=== Stored data ===
- - - - -

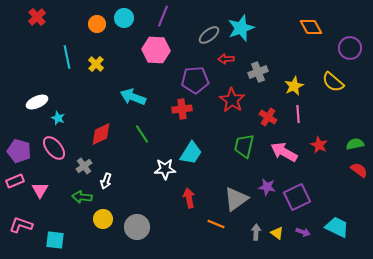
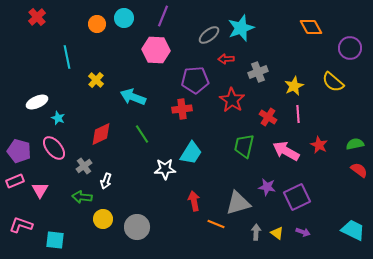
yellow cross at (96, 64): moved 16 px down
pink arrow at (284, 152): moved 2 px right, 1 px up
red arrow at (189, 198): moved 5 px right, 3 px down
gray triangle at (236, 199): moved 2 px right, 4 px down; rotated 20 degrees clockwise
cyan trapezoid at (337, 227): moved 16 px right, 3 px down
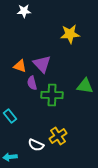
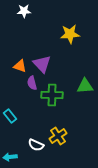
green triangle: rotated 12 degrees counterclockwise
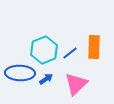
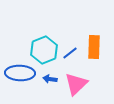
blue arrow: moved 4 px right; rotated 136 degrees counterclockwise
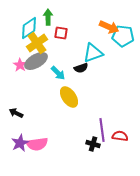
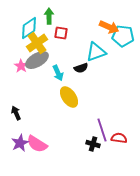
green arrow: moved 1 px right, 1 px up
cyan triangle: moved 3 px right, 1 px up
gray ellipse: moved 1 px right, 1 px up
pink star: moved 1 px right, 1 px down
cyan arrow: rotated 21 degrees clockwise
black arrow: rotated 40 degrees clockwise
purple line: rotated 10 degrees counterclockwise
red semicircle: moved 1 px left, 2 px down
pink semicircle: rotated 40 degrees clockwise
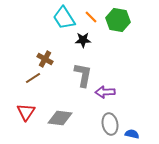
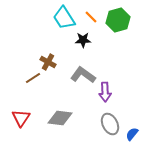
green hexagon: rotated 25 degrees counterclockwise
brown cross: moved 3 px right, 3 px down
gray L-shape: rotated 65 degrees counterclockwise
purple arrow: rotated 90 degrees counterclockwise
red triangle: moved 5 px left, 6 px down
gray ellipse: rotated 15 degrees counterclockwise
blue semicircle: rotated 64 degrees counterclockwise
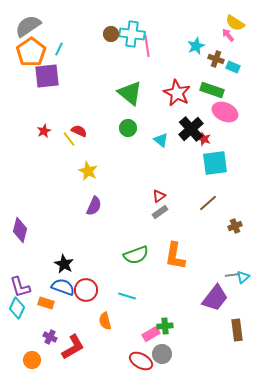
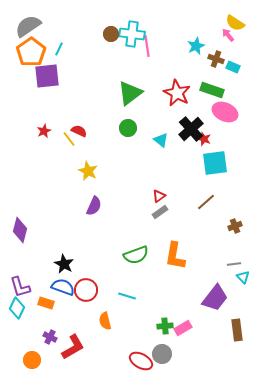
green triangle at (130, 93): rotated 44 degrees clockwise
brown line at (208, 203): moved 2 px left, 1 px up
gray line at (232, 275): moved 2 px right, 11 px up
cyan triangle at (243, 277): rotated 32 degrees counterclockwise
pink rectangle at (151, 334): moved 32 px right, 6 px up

- - - - -

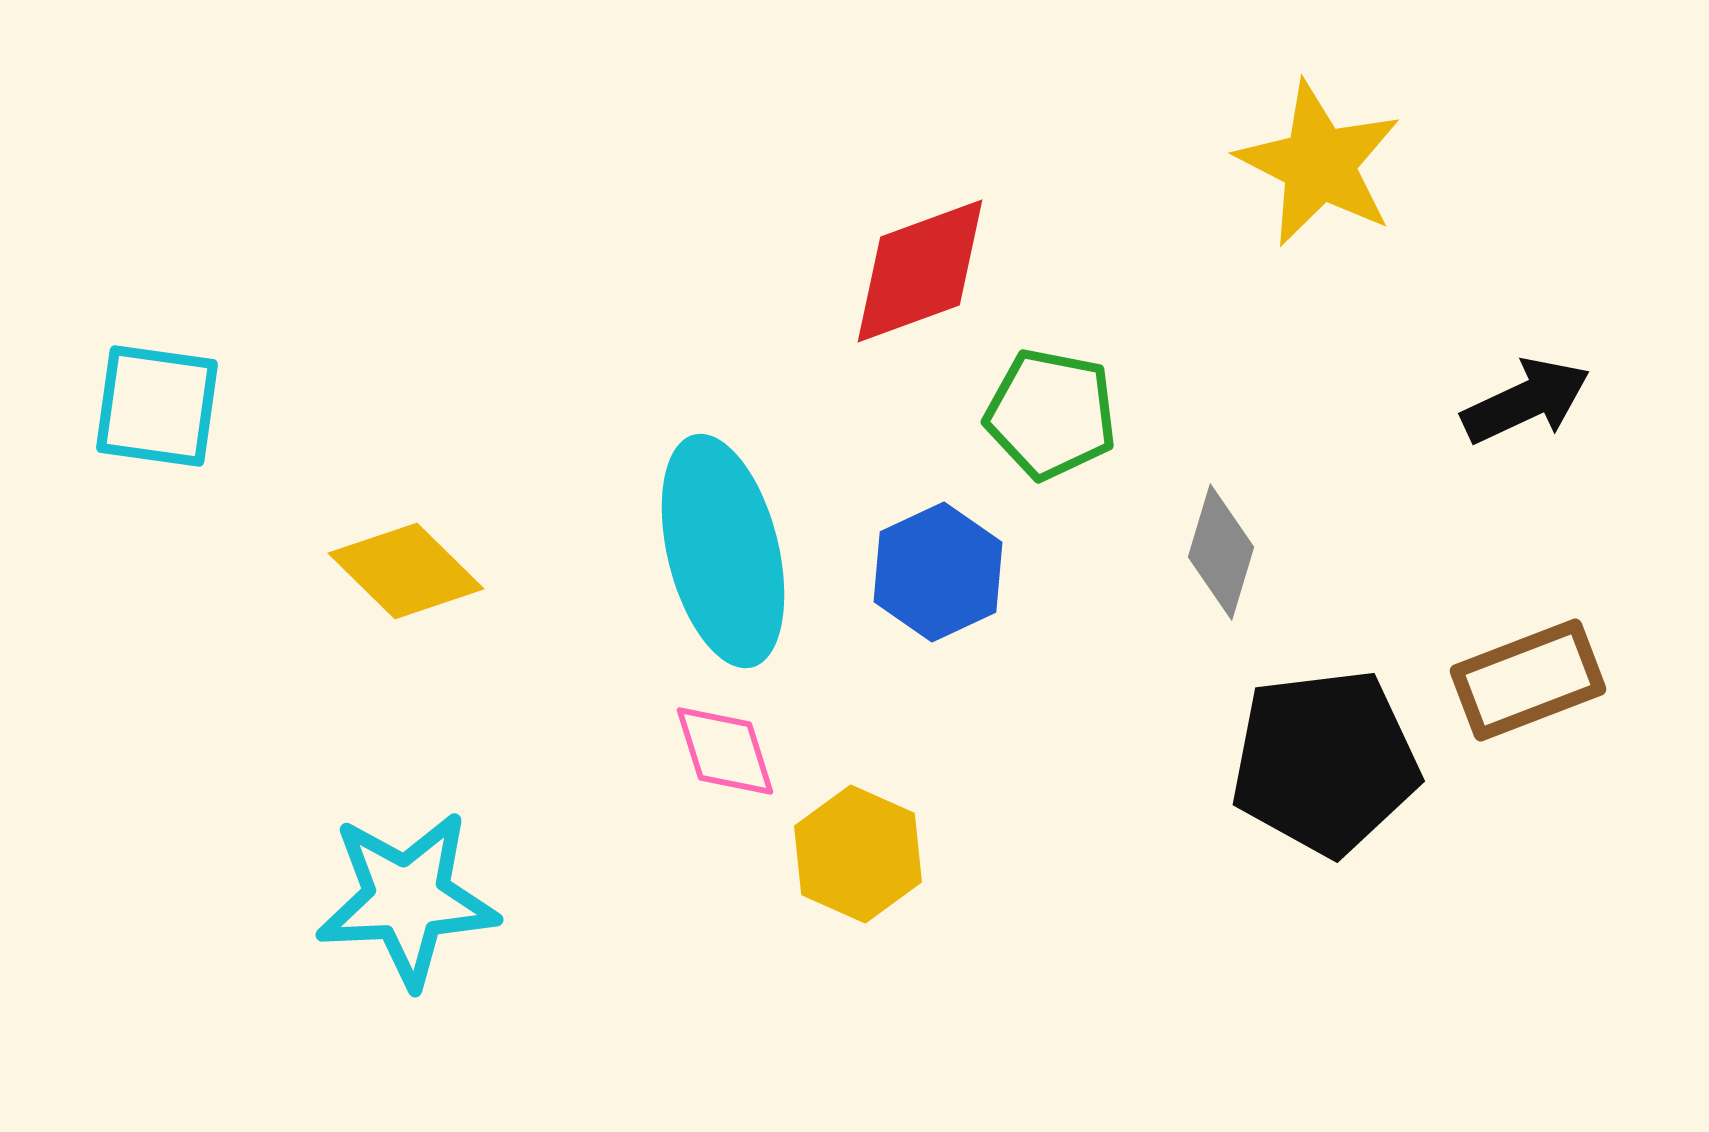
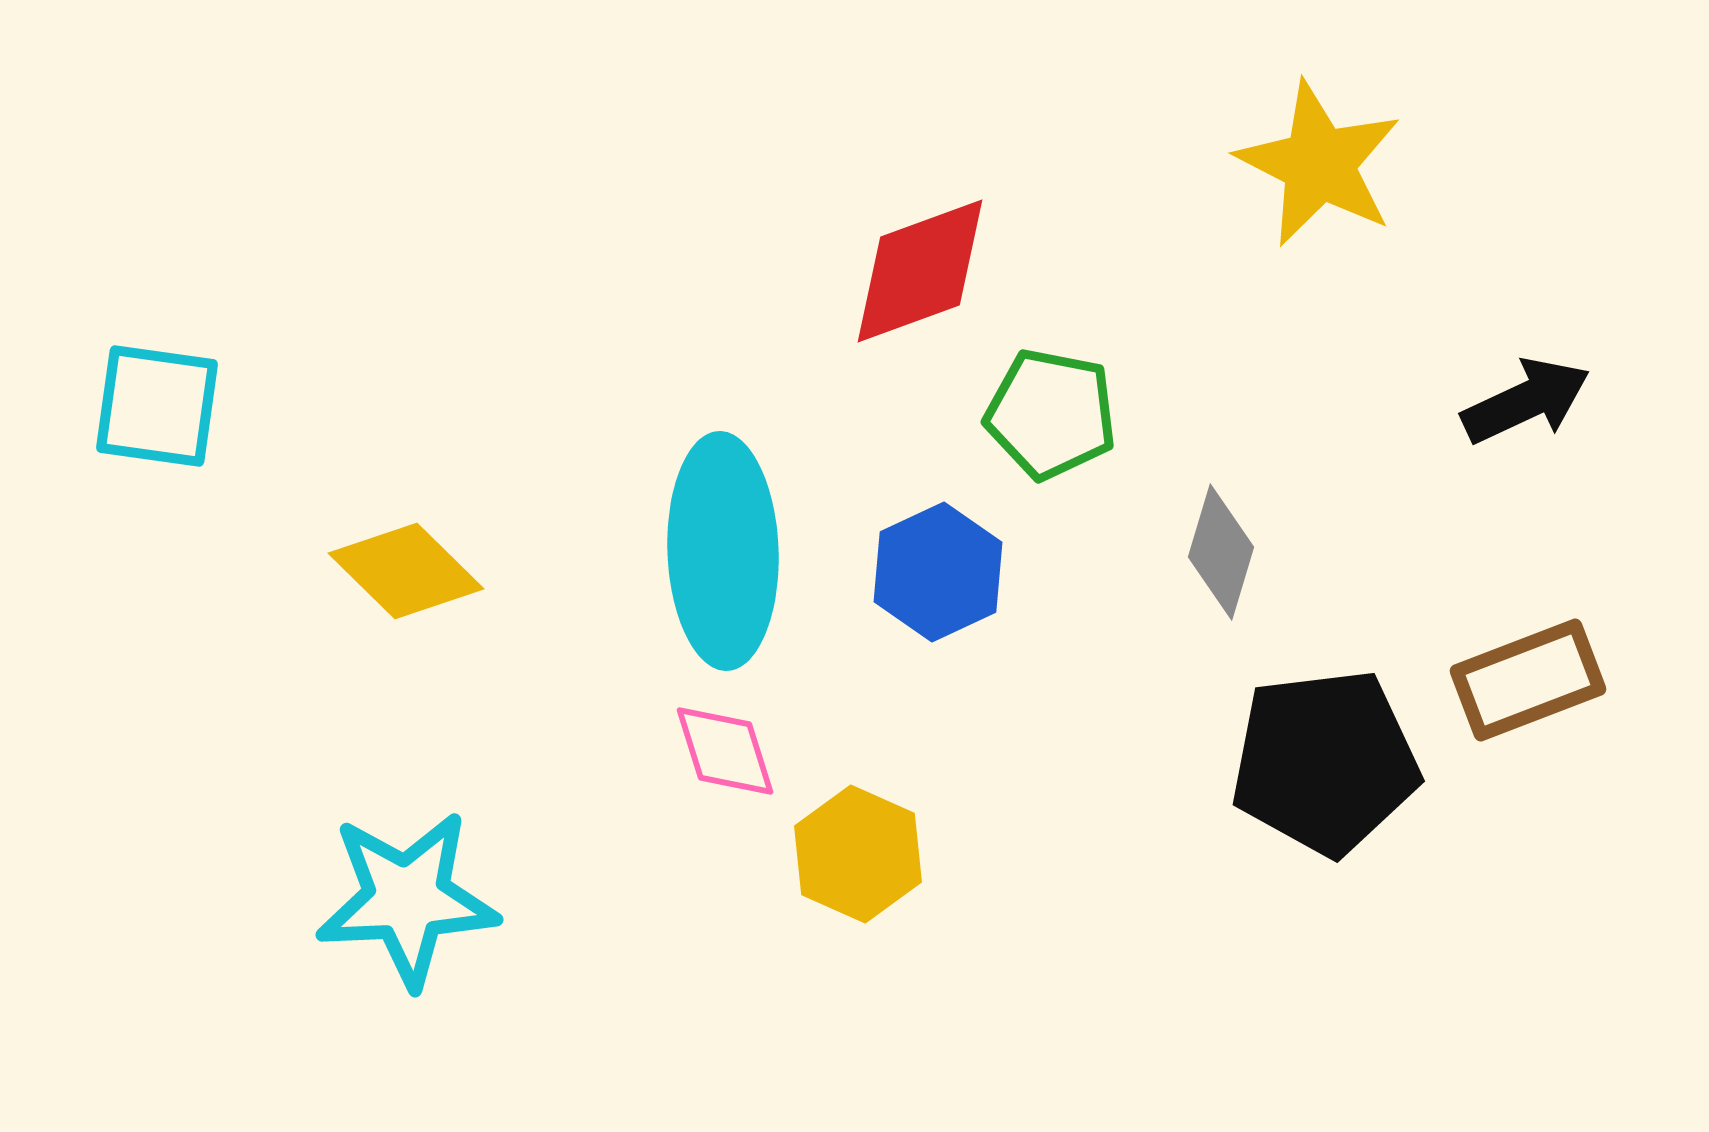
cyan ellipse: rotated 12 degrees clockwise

- - - - -

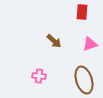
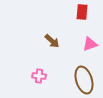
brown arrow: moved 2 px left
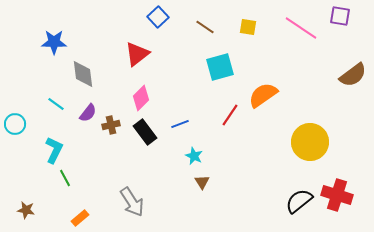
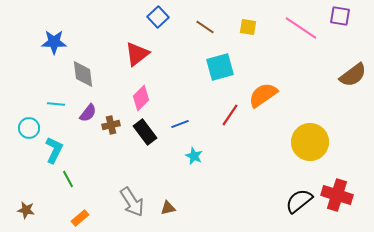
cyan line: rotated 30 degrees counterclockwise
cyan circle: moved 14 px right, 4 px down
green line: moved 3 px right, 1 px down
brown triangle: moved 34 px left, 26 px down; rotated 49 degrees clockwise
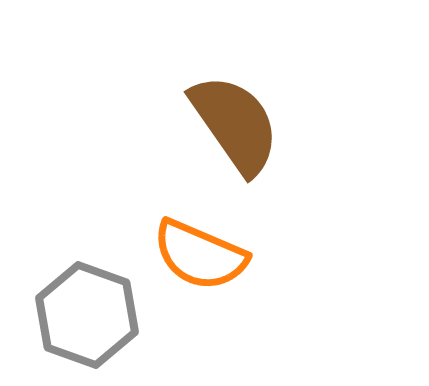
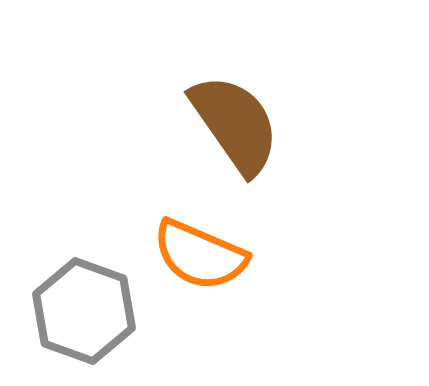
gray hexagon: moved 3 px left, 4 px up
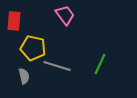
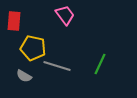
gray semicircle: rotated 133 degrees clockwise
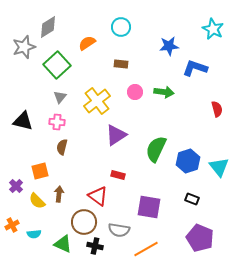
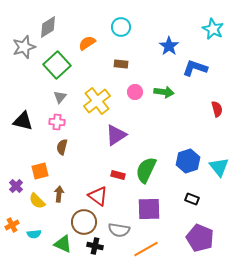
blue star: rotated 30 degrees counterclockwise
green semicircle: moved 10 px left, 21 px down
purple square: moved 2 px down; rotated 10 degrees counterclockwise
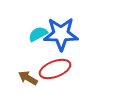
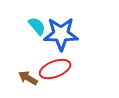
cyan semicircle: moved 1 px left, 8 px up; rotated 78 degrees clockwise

- - - - -

Number of lines above with the word "ellipse": supply it alone.

=== Answer to the problem ===
3